* **Problem requirements**
Take the data below and extract the lines from the one with "C101: 22uF (plus" to the one with "R108: 7.5 (GND, ZOB) -> 33 (GND, ZOB)", inclusive, exactly as written.

* **Supplied entries**
══════════════════════════════
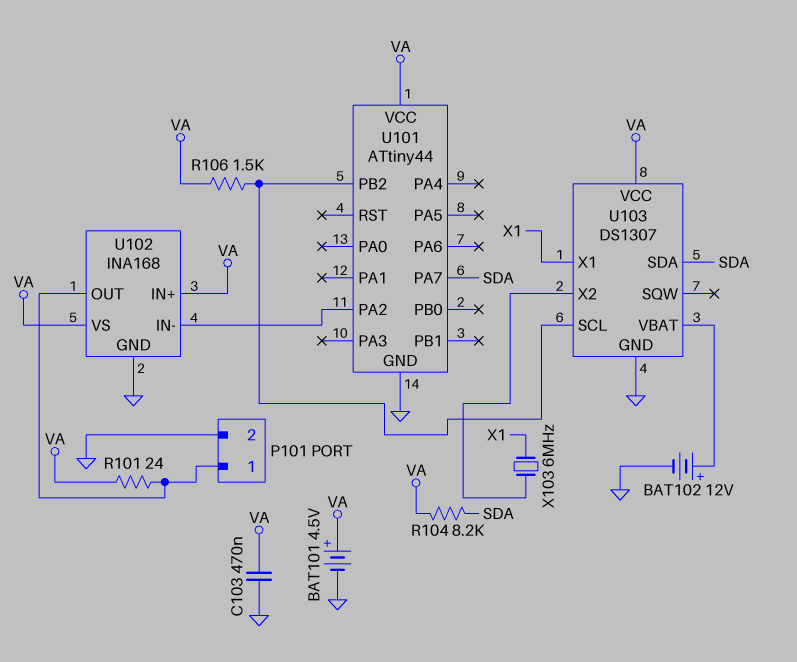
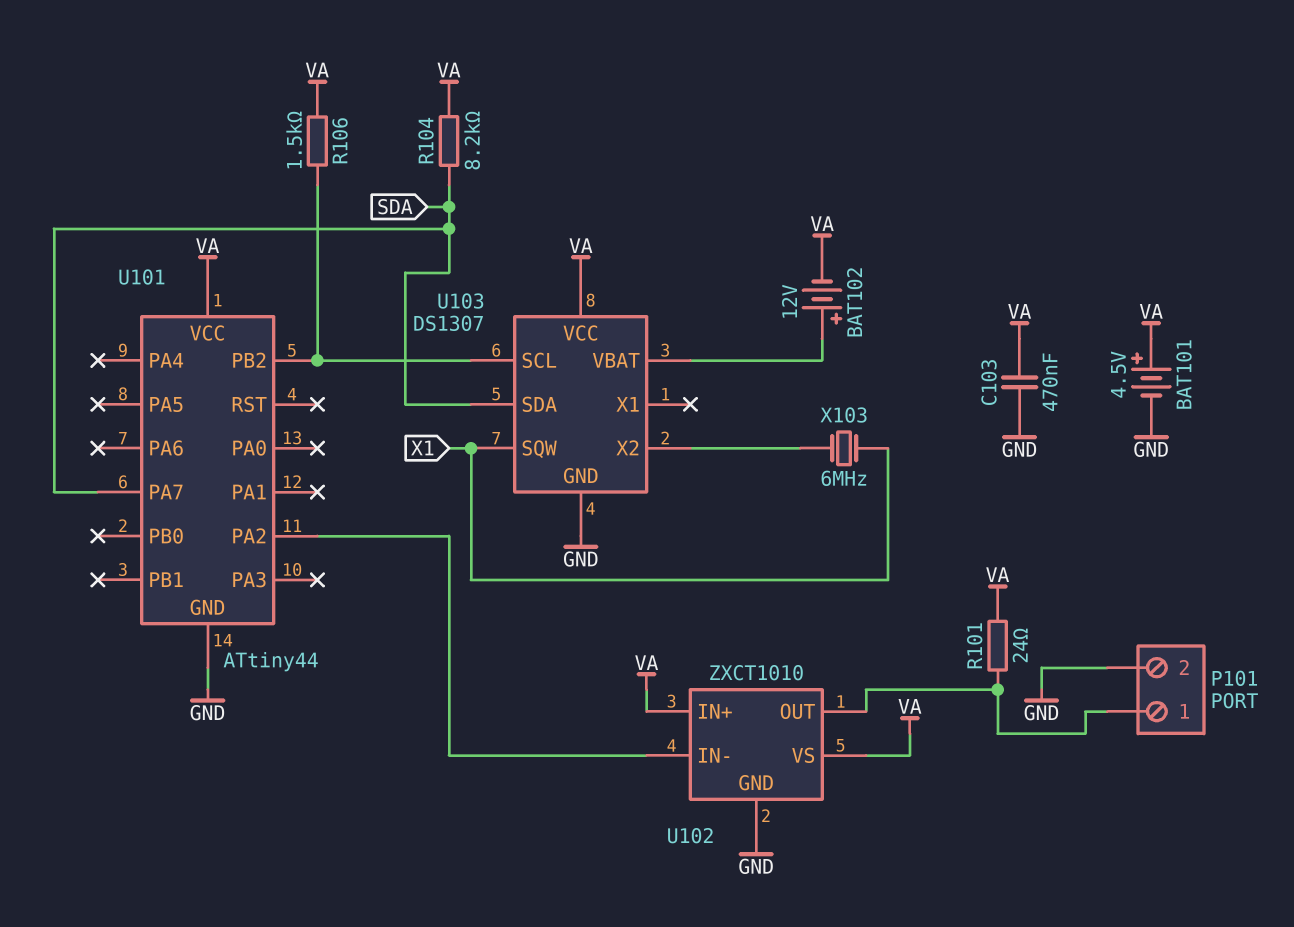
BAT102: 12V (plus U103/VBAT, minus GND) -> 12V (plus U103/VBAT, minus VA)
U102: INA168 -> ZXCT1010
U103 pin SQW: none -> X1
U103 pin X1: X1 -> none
══════════════════════════════
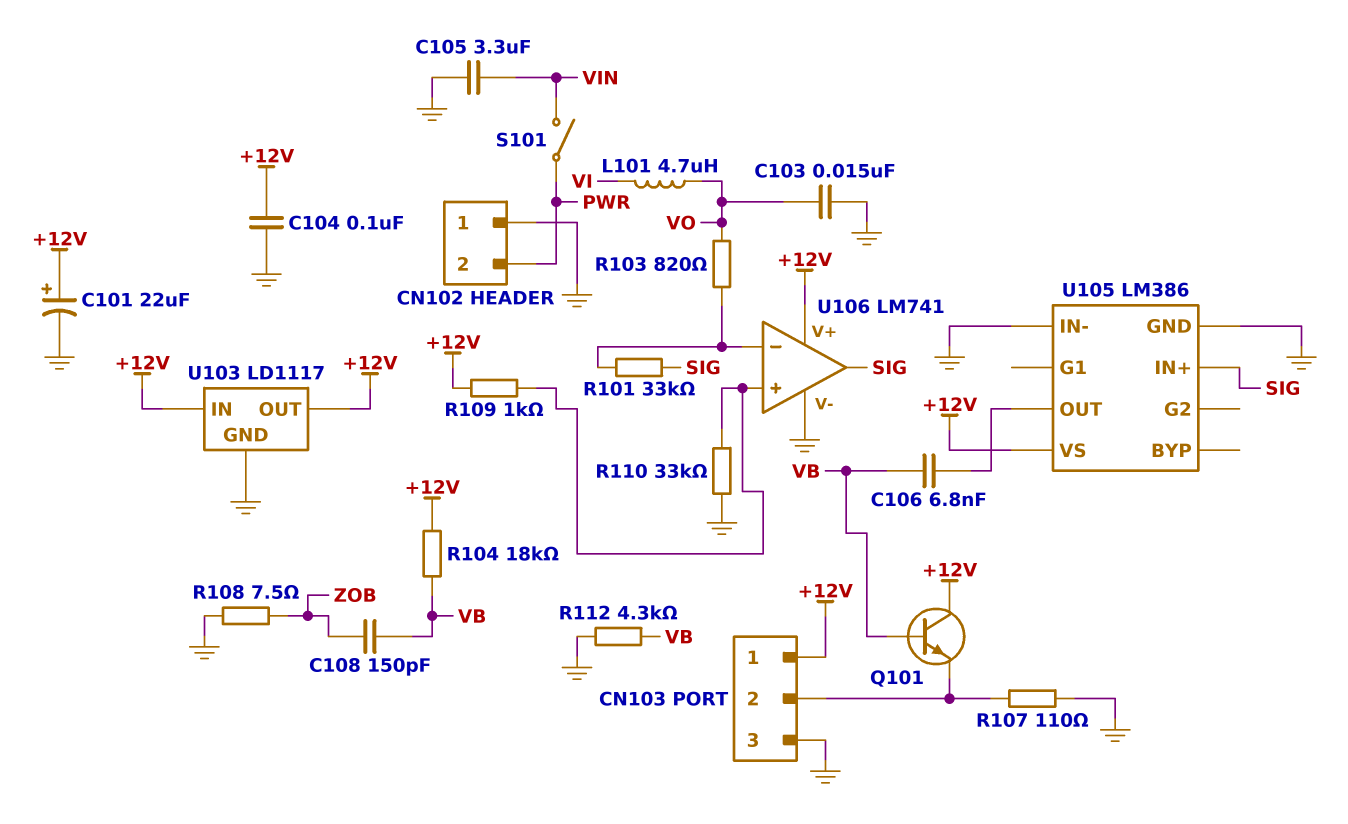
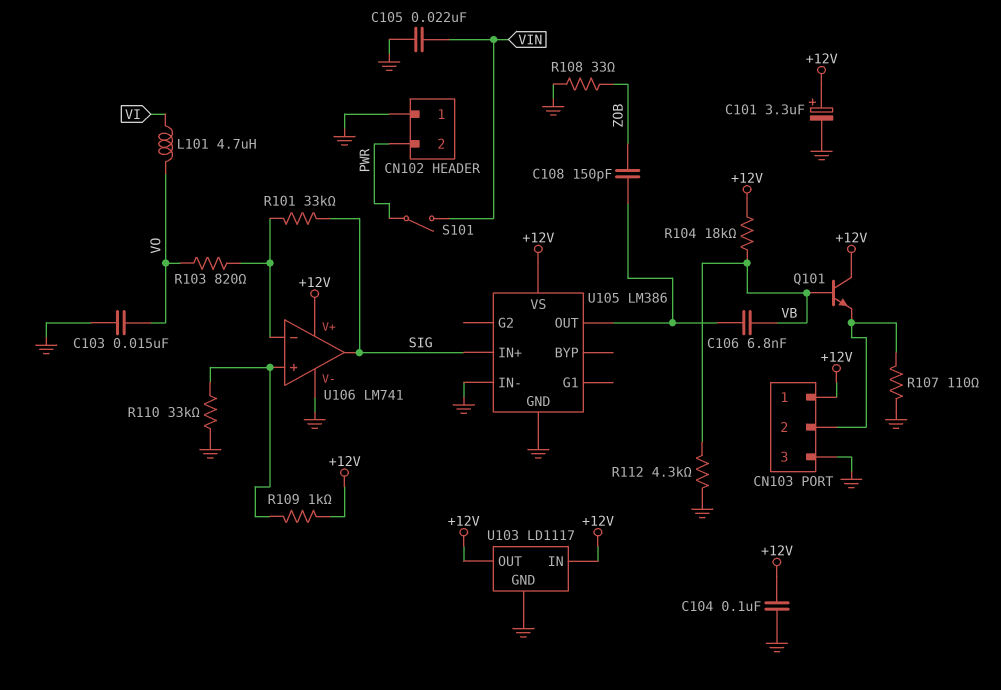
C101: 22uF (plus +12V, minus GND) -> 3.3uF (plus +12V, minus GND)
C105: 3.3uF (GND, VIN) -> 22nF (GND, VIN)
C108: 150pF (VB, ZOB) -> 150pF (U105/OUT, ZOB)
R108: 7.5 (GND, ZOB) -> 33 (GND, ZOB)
══════════════════════════════
* **Answer box**
C101: 22uF (plus +12V, minus GND) -> 3.3uF (plus +12V, minus GND)
C105: 3.3uF (GND, VIN) -> 22nF (GND, VIN)
C108: 150pF (VB, ZOB) -> 150pF (U105/OUT, ZOB)
R108: 7.5 (GND, ZOB) -> 33 (GND, ZOB)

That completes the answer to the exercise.